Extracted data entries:
=== Section Start ===

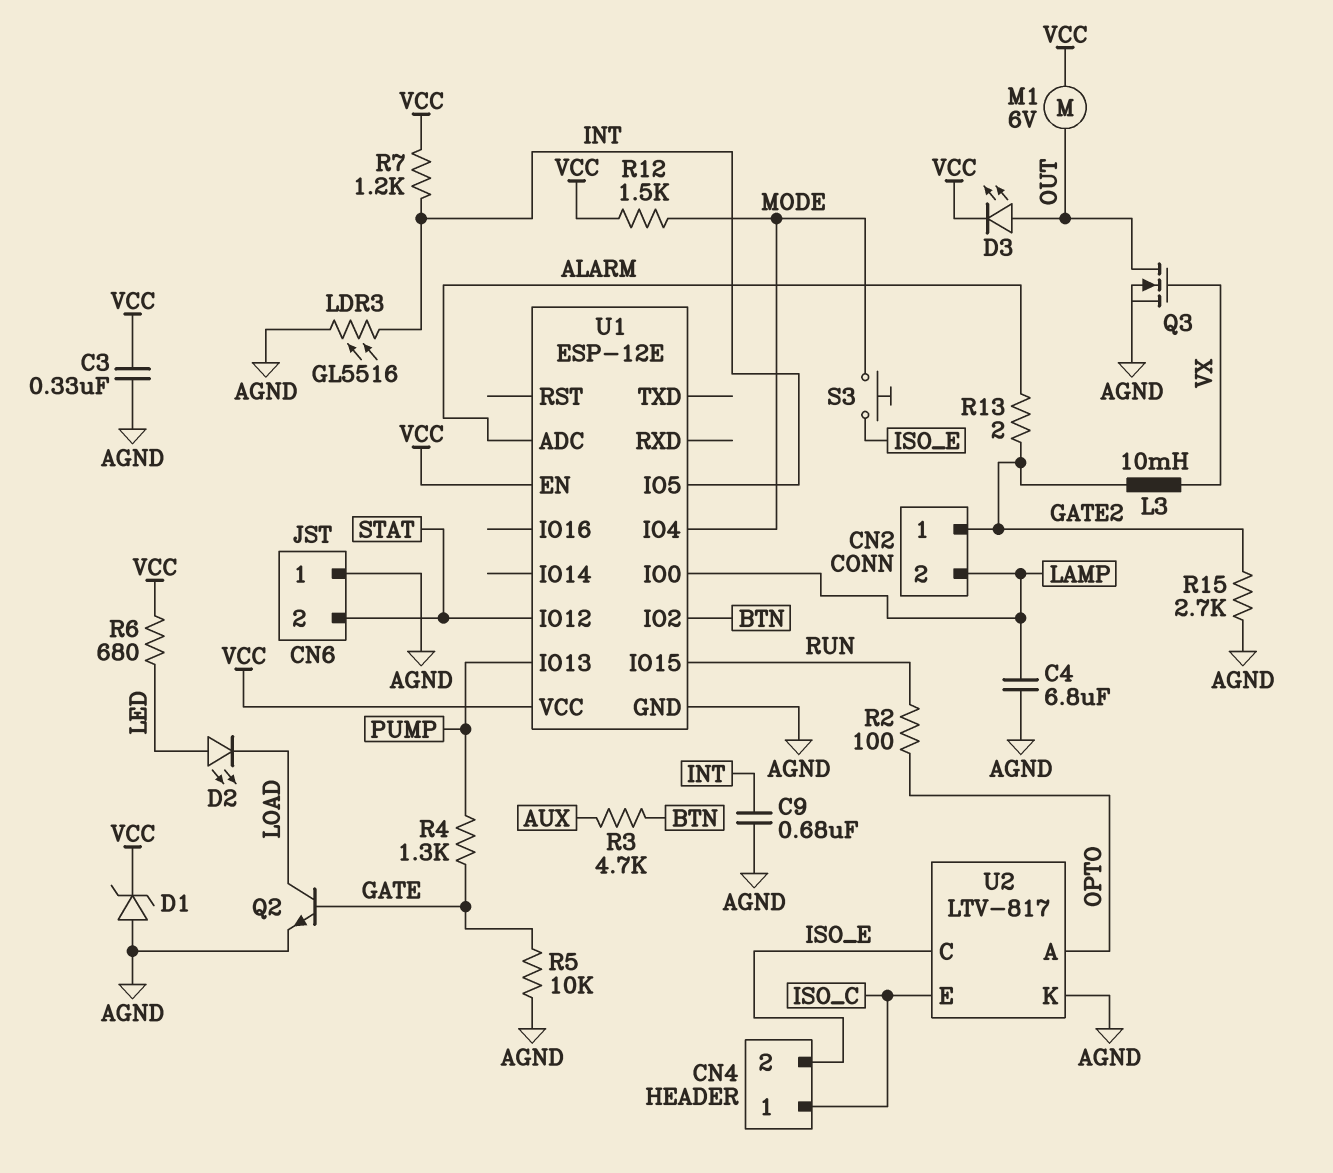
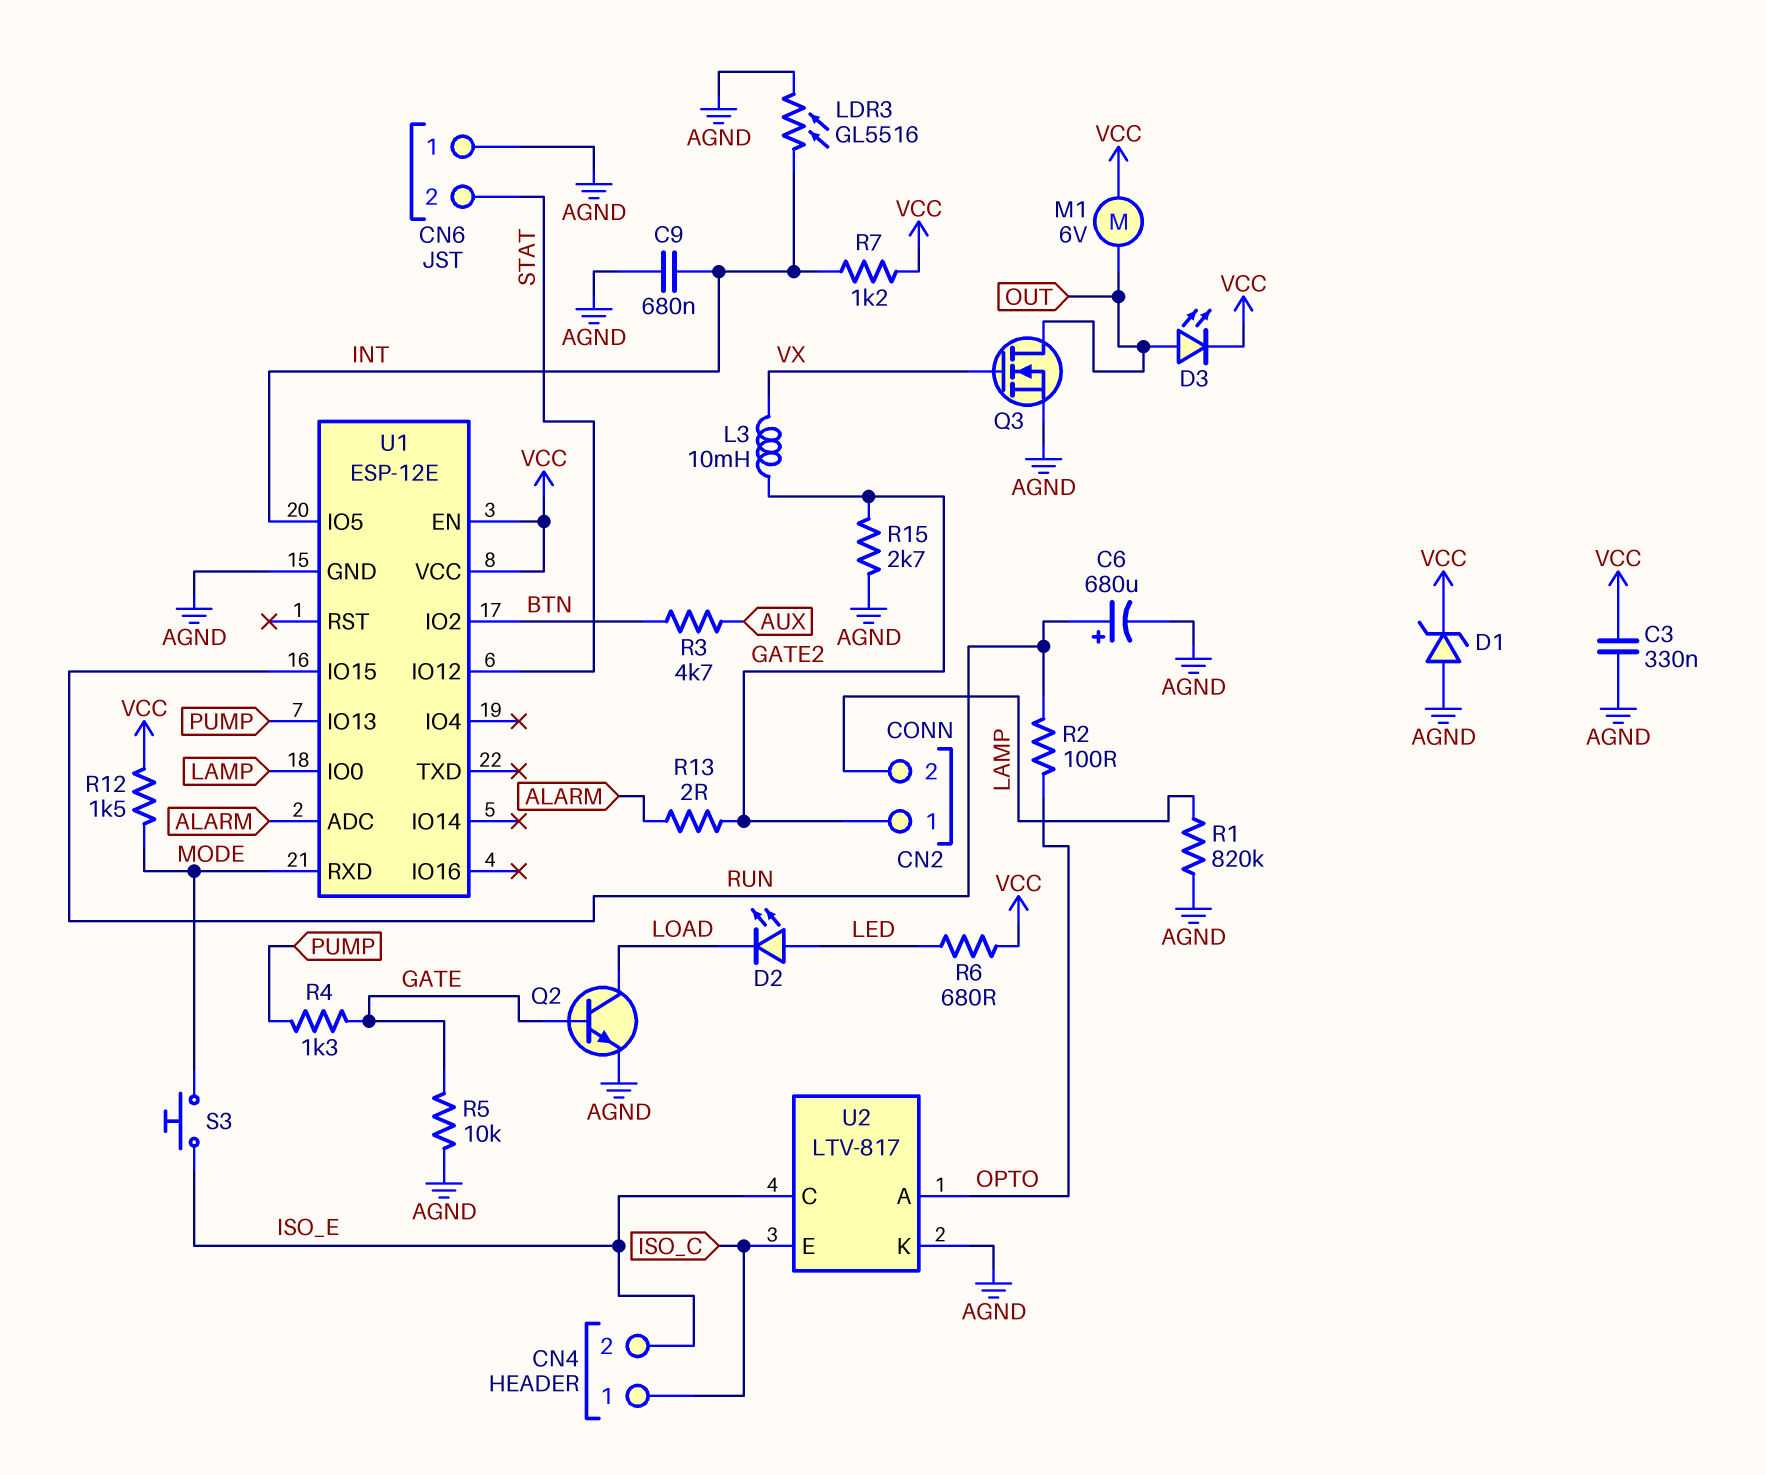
C4: 6.8uF (AGND, LAMP) -> none
C6: none -> 680uF (plus RUN, minus AGND)
R1: none -> 820k (AGND, LAMP)
U1 pin IO4: MODE -> none
U1 pin RXD: none -> MODE

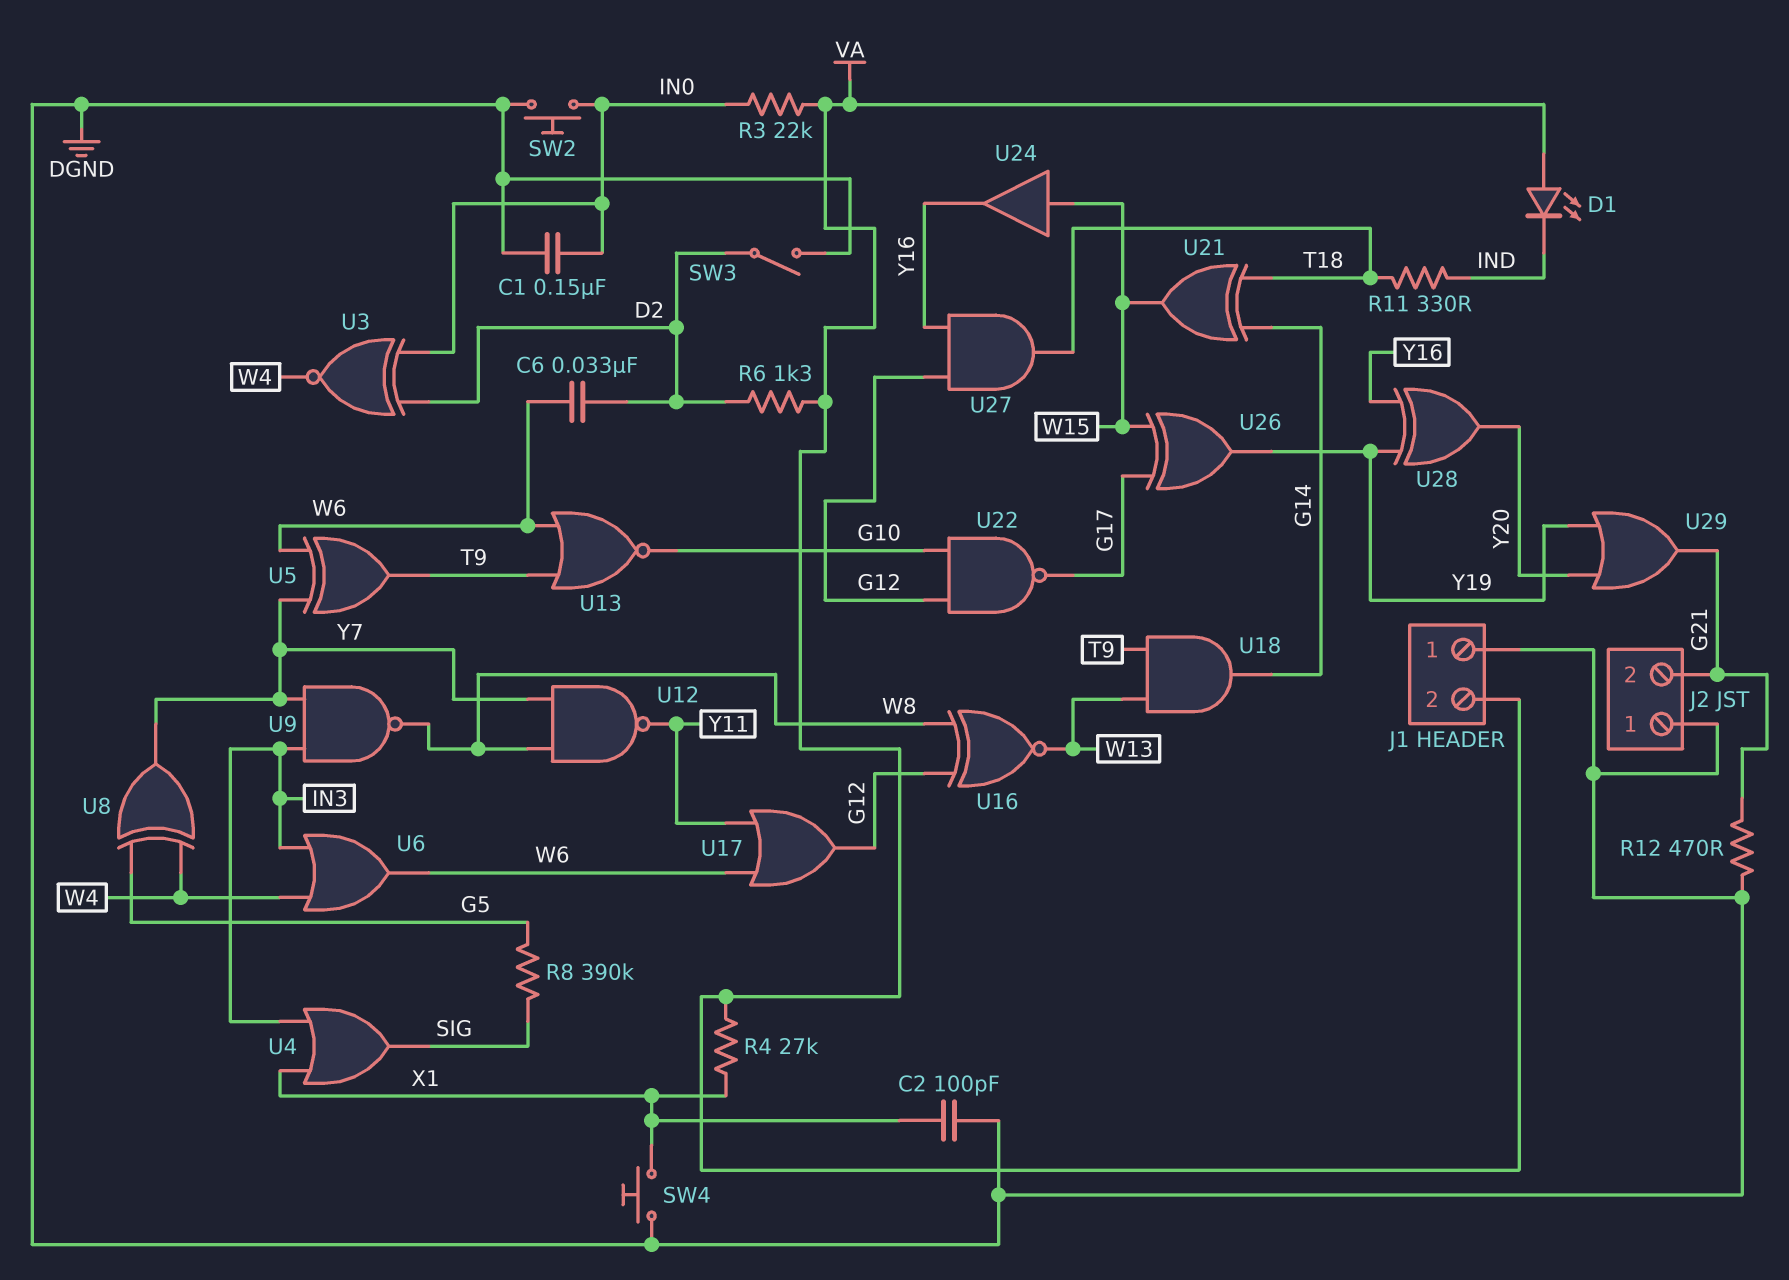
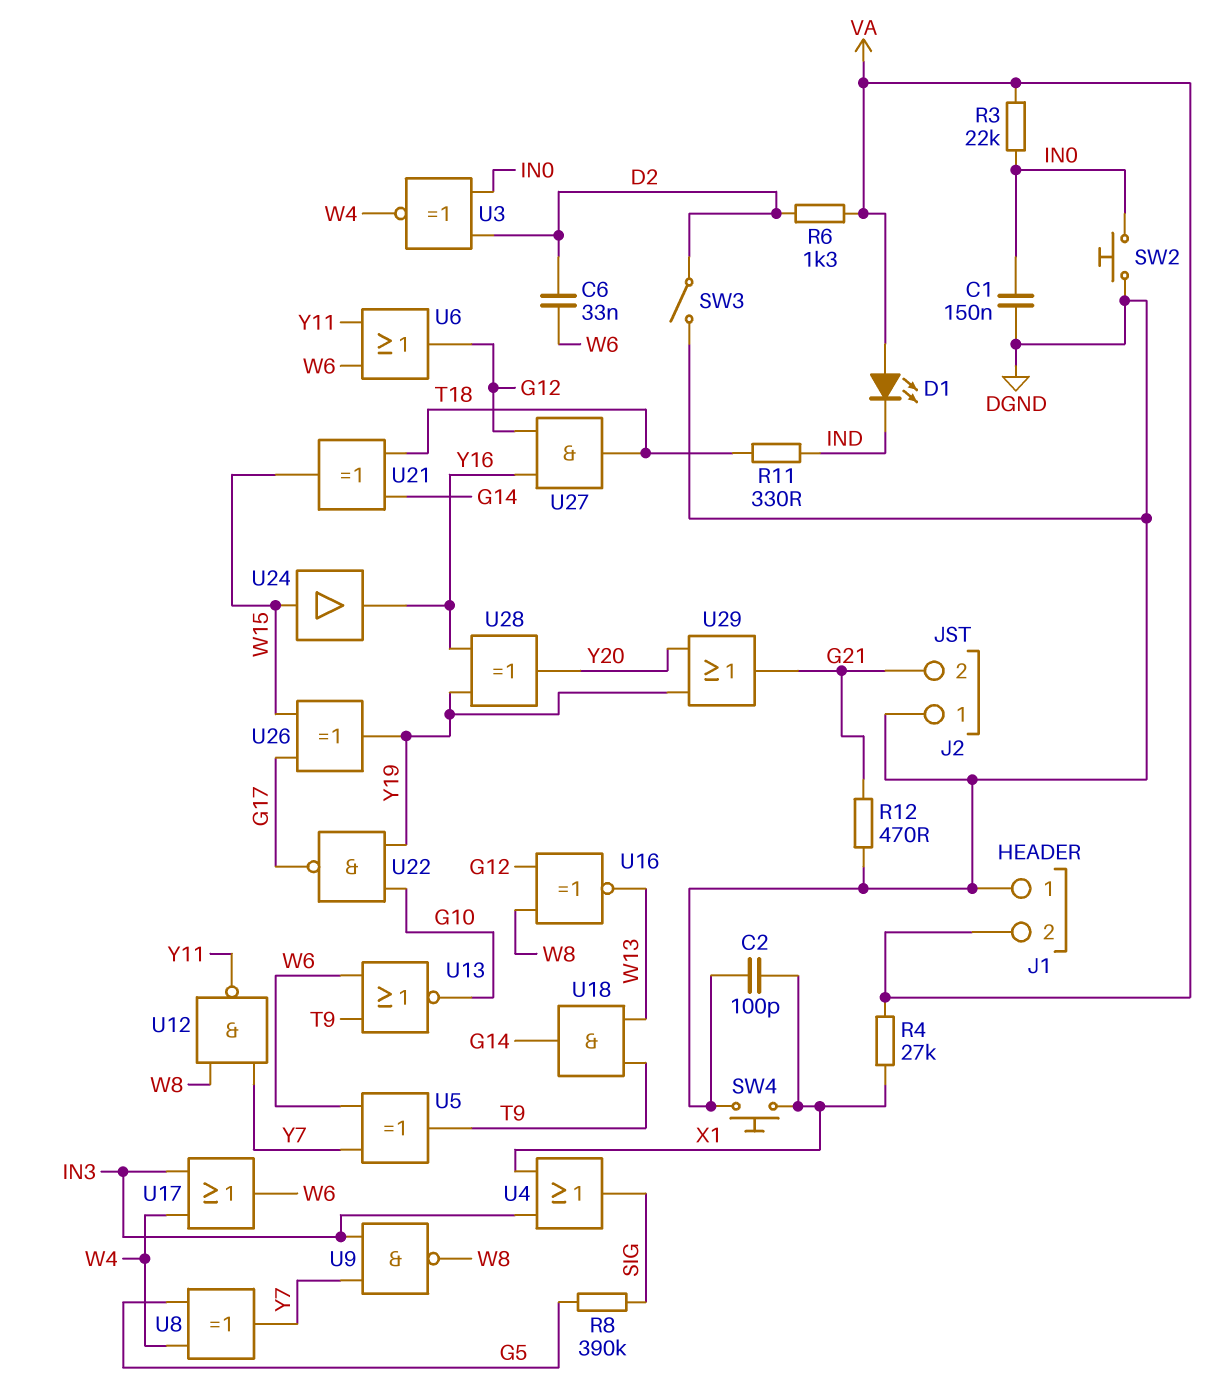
U6: OR (in IN3, in W4, out W6) -> OR (in W6, in Y11, out G12)
U17: OR (in W6, in Y11, out G12) -> OR (in IN3, in W4, out W6)
U22: NAND (in G10, in G12, out G17) -> NAND (in G10, in Y19, out G17)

=== Section End ===

◆ **WHAT IS REQUIRED**: All lines above with "LAMP" in them should be returned.

◆ **YOUR SOLUTION**:
C4: 6.8uF (AGND, LAMP) -> none
R1: none -> 820k (AGND, LAMP)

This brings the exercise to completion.